(Source records begins)

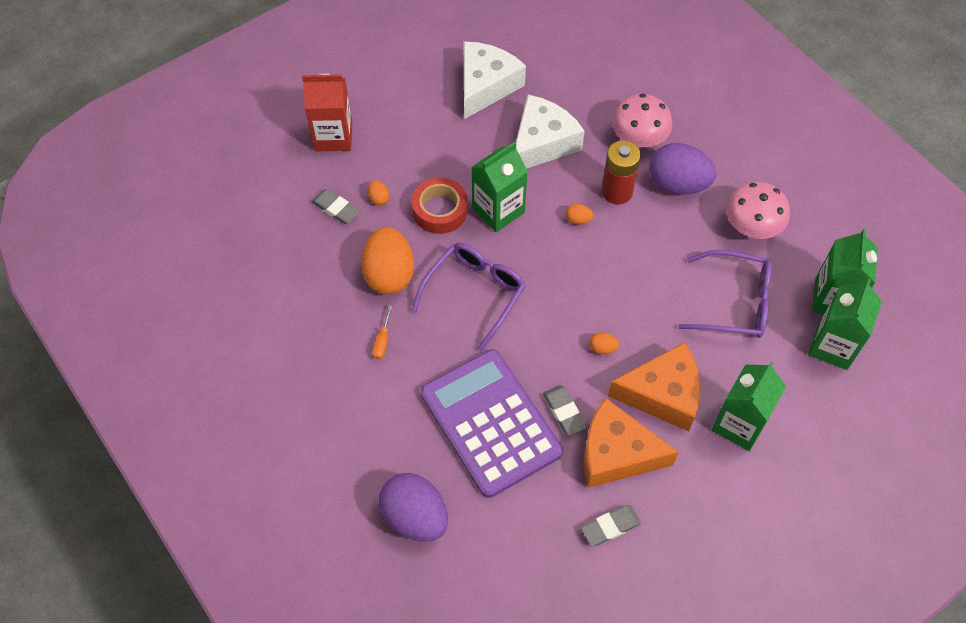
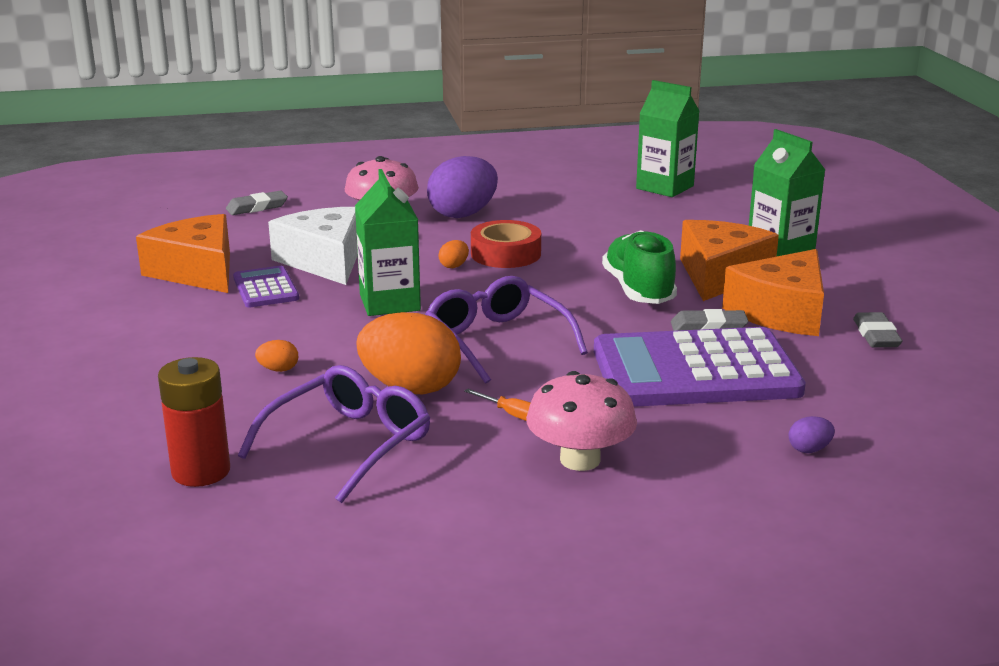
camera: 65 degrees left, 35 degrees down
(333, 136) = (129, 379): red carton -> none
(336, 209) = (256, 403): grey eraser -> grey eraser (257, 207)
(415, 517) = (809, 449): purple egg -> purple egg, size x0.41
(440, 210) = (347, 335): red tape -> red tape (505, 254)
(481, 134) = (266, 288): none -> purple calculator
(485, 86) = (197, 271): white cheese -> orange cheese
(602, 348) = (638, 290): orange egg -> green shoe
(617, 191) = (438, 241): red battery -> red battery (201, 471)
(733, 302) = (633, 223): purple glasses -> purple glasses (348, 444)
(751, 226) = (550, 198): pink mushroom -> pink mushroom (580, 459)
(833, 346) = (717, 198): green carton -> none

(Source records ends)

### Task brief
Please restate the data word for word, leaving out any picture it holds.

### Written solution
camera: 65 degrees left, 35 degrees down
(333, 136) = (129, 379): red carton -> none
(336, 209) = (256, 403): grey eraser -> grey eraser (257, 207)
(415, 517) = (809, 449): purple egg -> purple egg, size x0.41
(440, 210) = (347, 335): red tape -> red tape (505, 254)
(481, 134) = (266, 288): none -> purple calculator
(485, 86) = (197, 271): white cheese -> orange cheese
(602, 348) = (638, 290): orange egg -> green shoe
(617, 191) = (438, 241): red battery -> red battery (201, 471)
(733, 302) = (633, 223): purple glasses -> purple glasses (348, 444)
(751, 226) = (550, 198): pink mushroom -> pink mushroom (580, 459)
(833, 346) = (717, 198): green carton -> none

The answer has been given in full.